DATA IN THIS EXERCISE:
------------------------

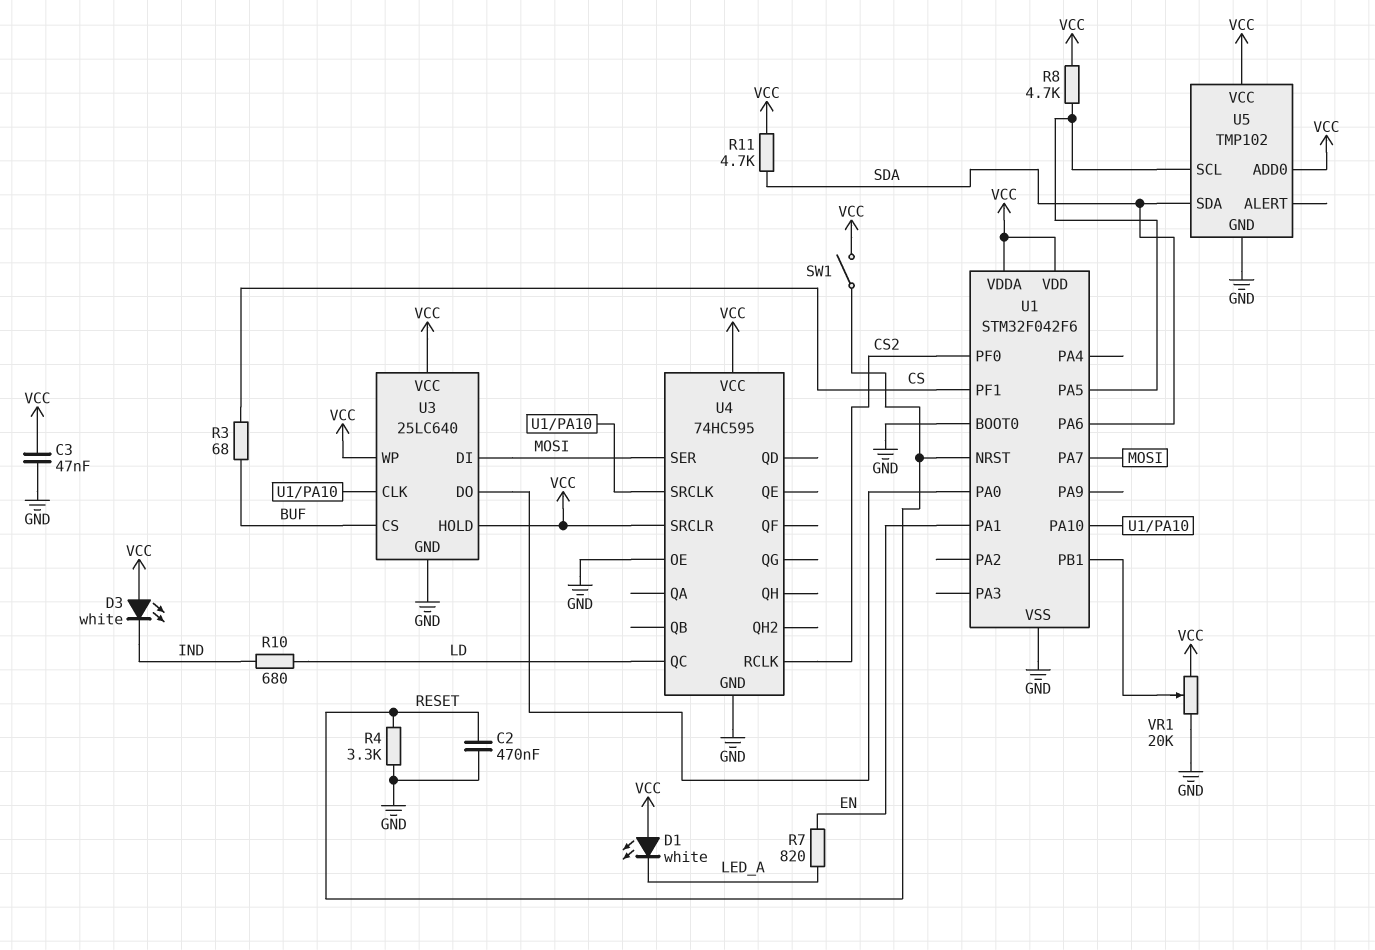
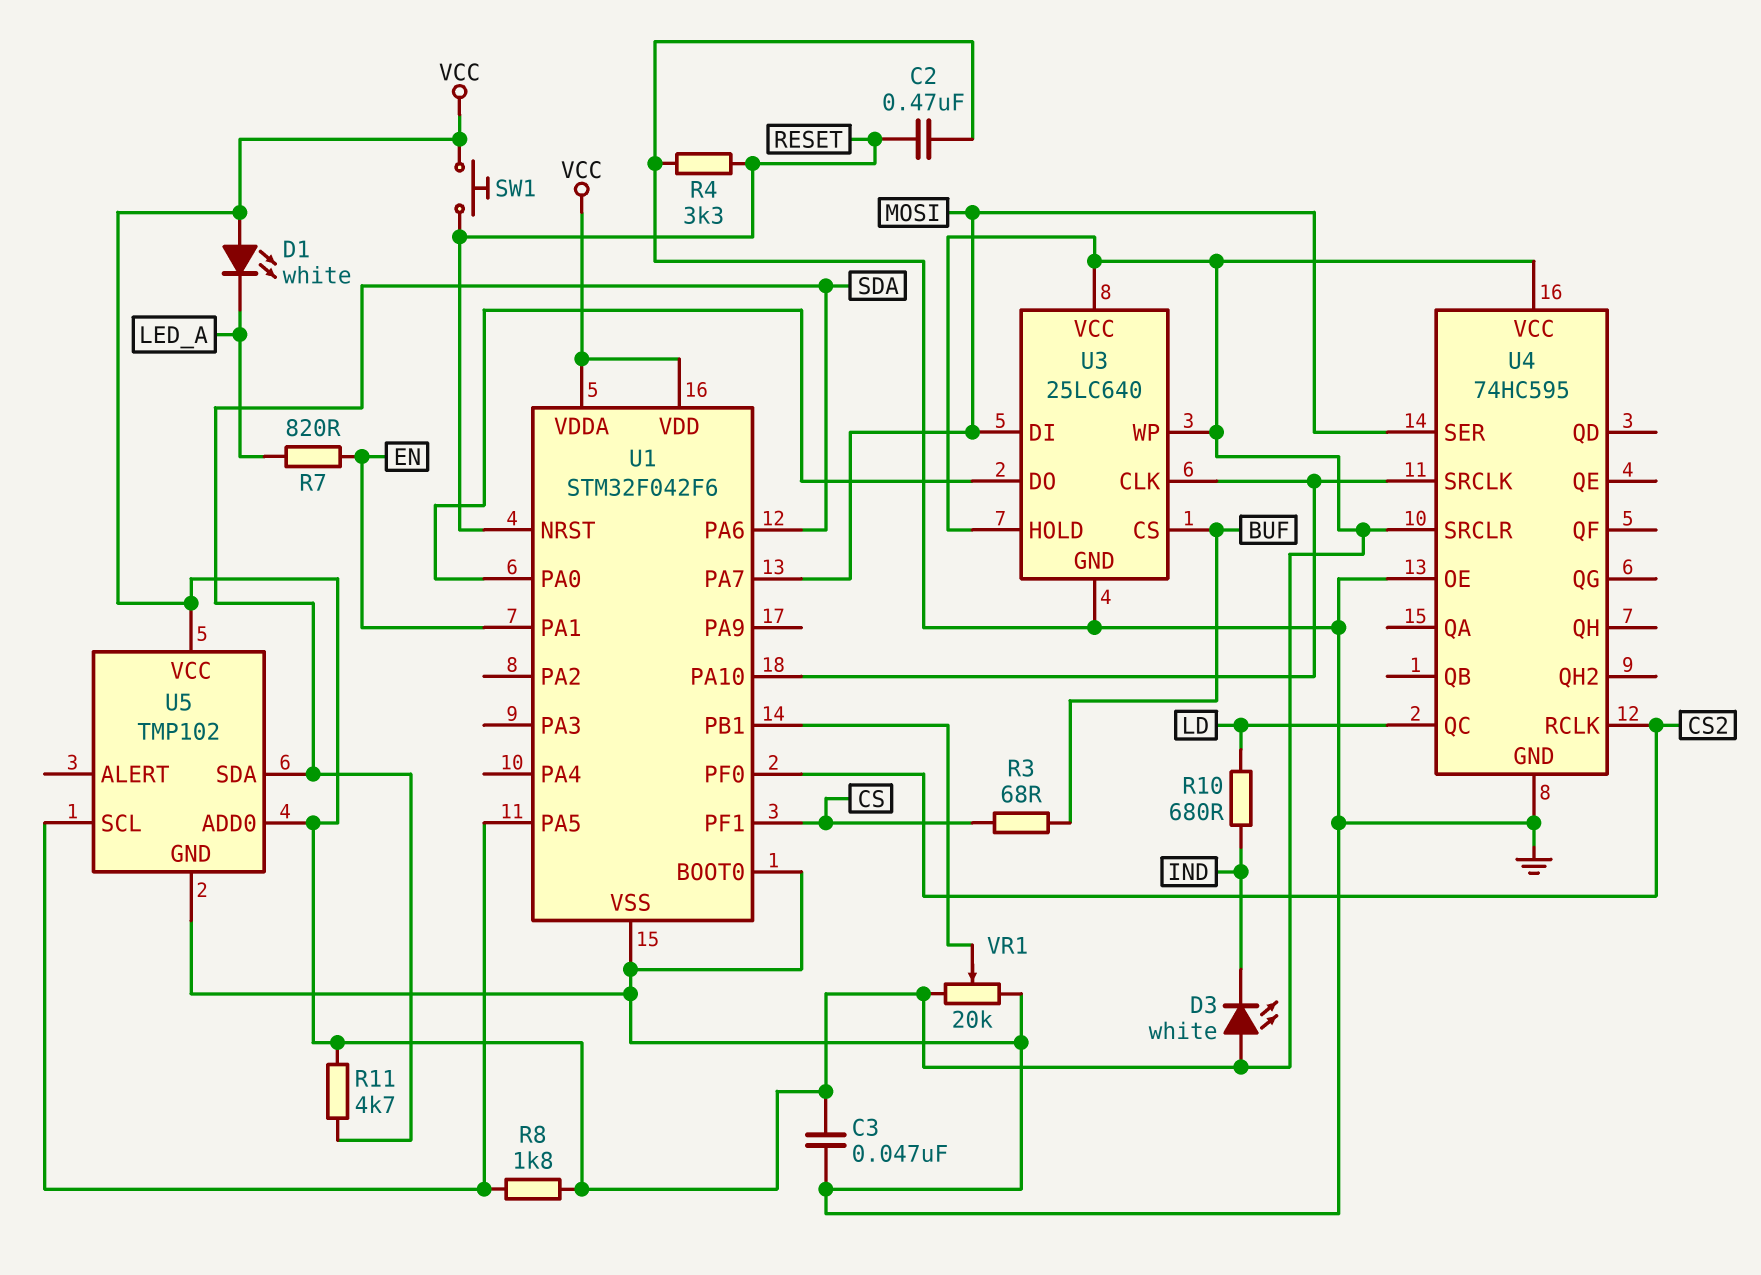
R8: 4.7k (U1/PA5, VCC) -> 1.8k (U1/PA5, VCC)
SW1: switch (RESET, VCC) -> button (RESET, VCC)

------------------------

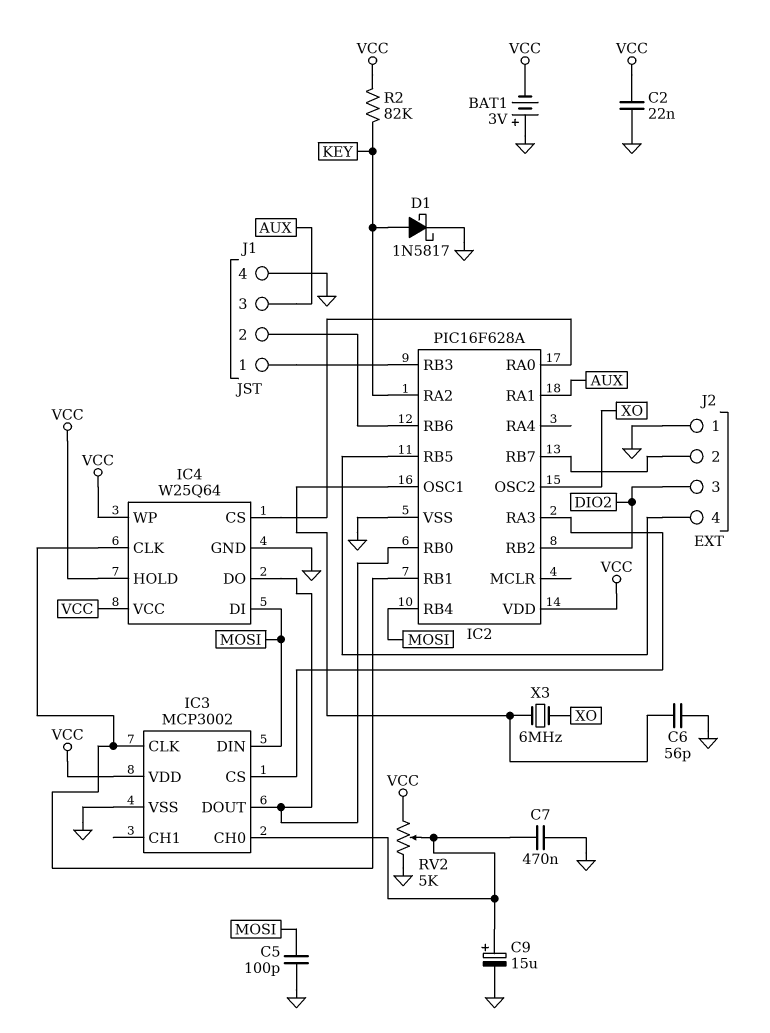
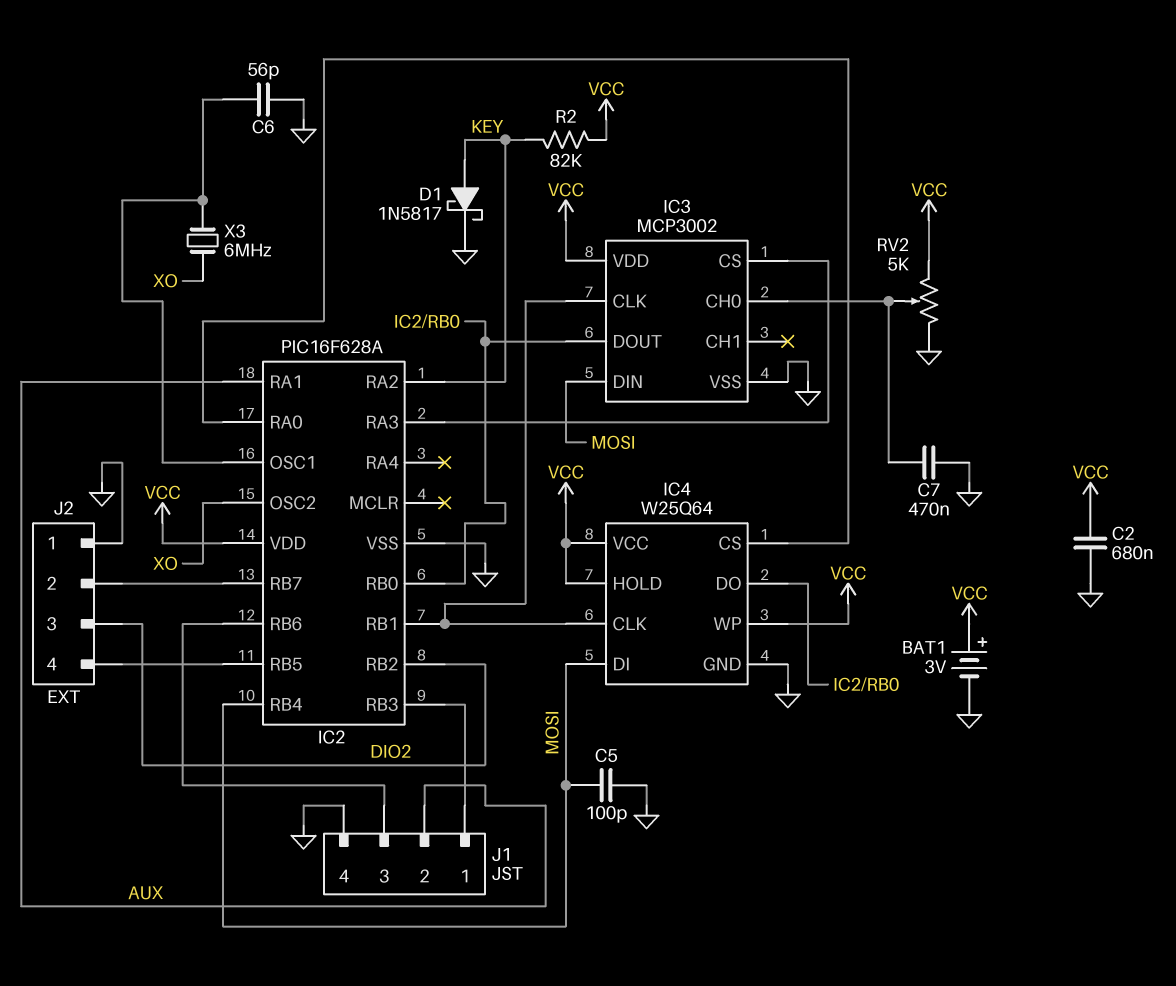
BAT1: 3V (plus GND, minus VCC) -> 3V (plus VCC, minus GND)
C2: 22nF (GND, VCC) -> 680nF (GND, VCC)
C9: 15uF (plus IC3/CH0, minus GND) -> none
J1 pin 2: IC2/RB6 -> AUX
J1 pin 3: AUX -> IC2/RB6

------------------------

WORK TO BE COMPLETED:
Would you print, exactly as written, every line above from the one holding "C2: 22nF (GND, VCC) -> 680nF (GND, VCC)" through the one holding "J1 pin 3: AUX -> IC2/RB6", with both included and no other lines?

WRITTEN RESPONSE:
C2: 22nF (GND, VCC) -> 680nF (GND, VCC)
C9: 15uF (plus IC3/CH0, minus GND) -> none
J1 pin 2: IC2/RB6 -> AUX
J1 pin 3: AUX -> IC2/RB6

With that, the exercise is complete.